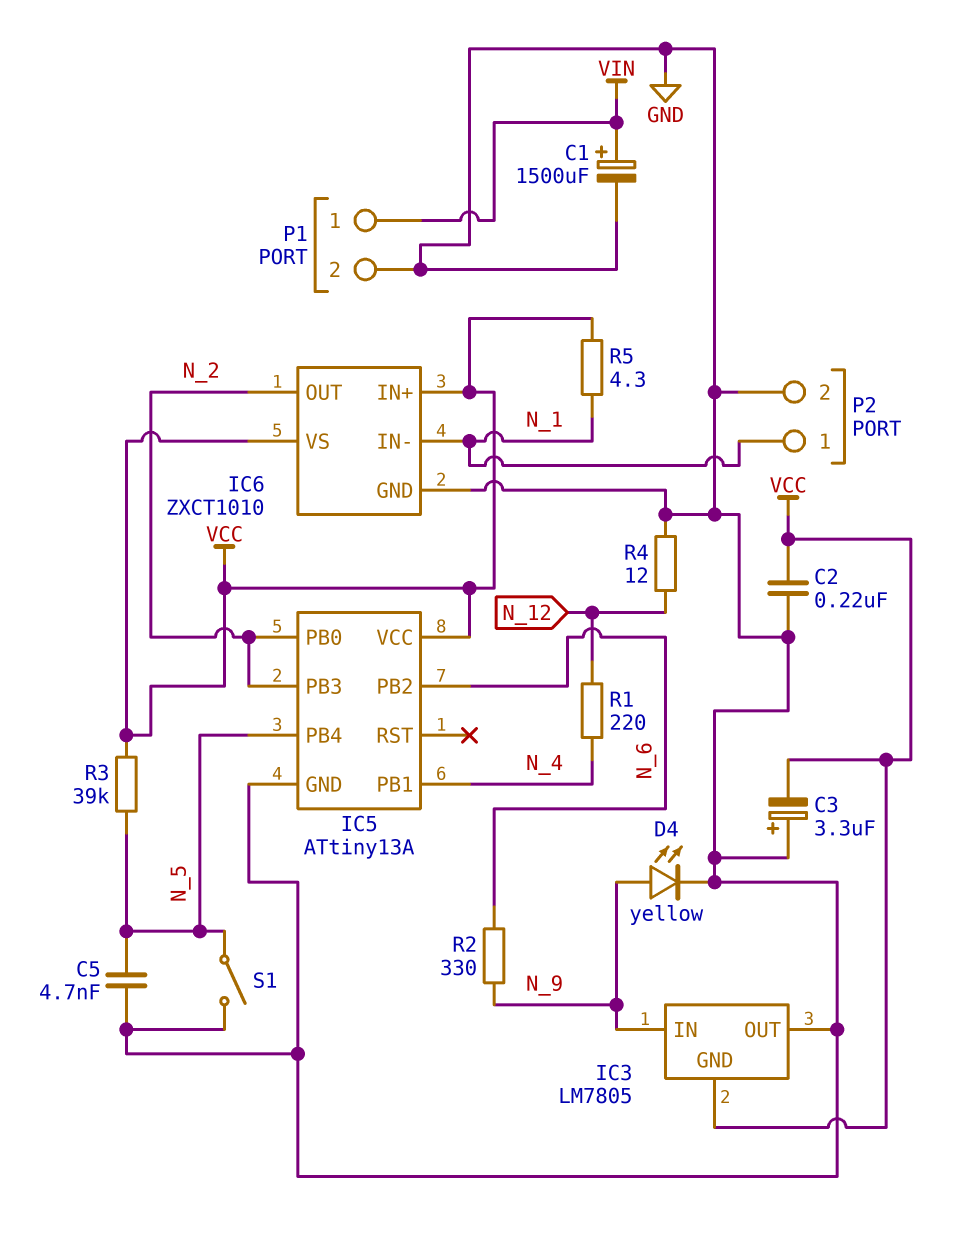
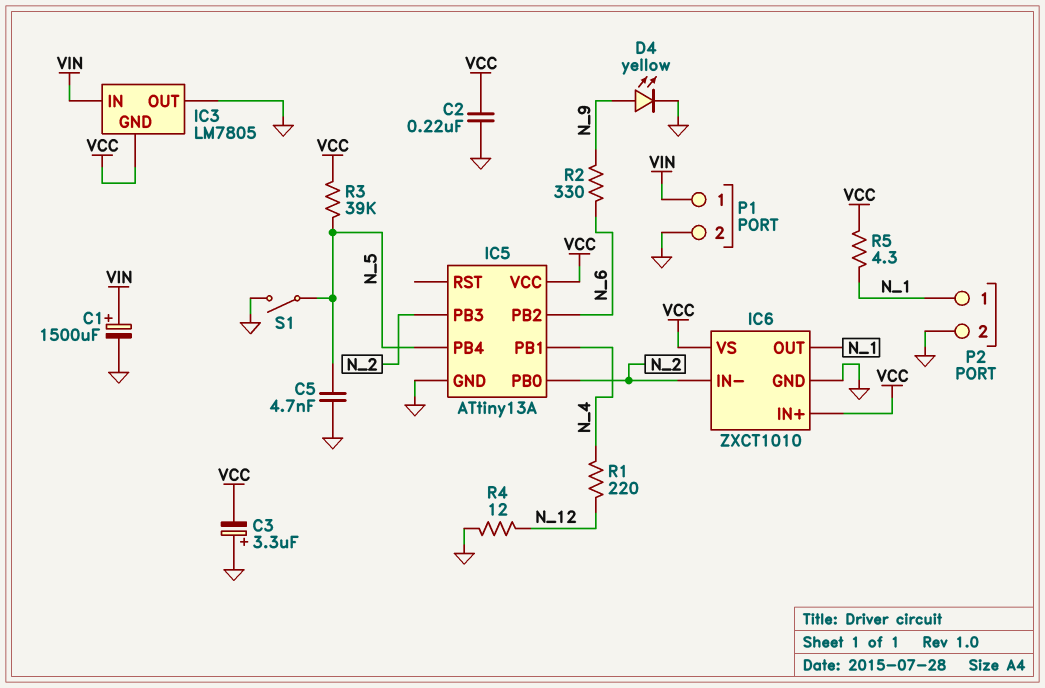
IC3 pin IN: N_9 -> VIN
IC6 pin IN-: N_1 -> N_2
IC6 pin OUT: N_2 -> N_1

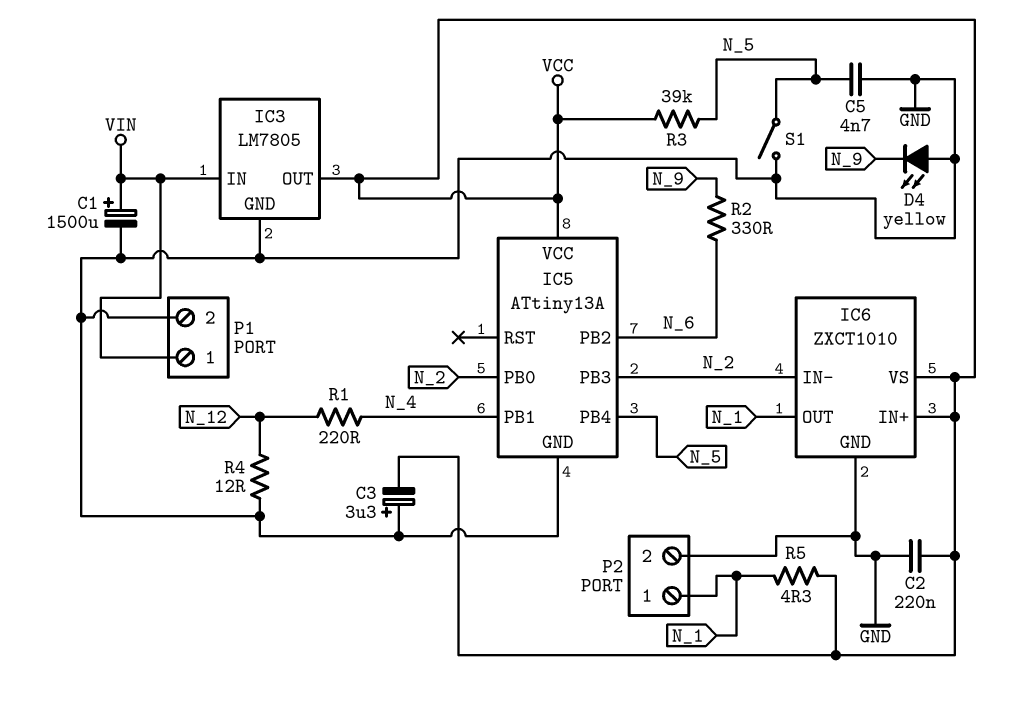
D4: LED yellow (A N_9, K GND) -> LED yellow (A GND, K N_9)
IC3 pin GND: VCC -> GND
IC3 pin OUT: GND -> VCC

* _Required work_
If pictures appear among the records, do not carry them over; retype the rest exactly.

* _Solution_
IC3 pin IN: N_9 -> VIN
IC6 pin IN-: N_1 -> N_2
IC6 pin OUT: N_2 -> N_1

D4: LED yellow (A N_9, K GND) -> LED yellow (A GND, K N_9)
IC3 pin GND: VCC -> GND
IC3 pin OUT: GND -> VCC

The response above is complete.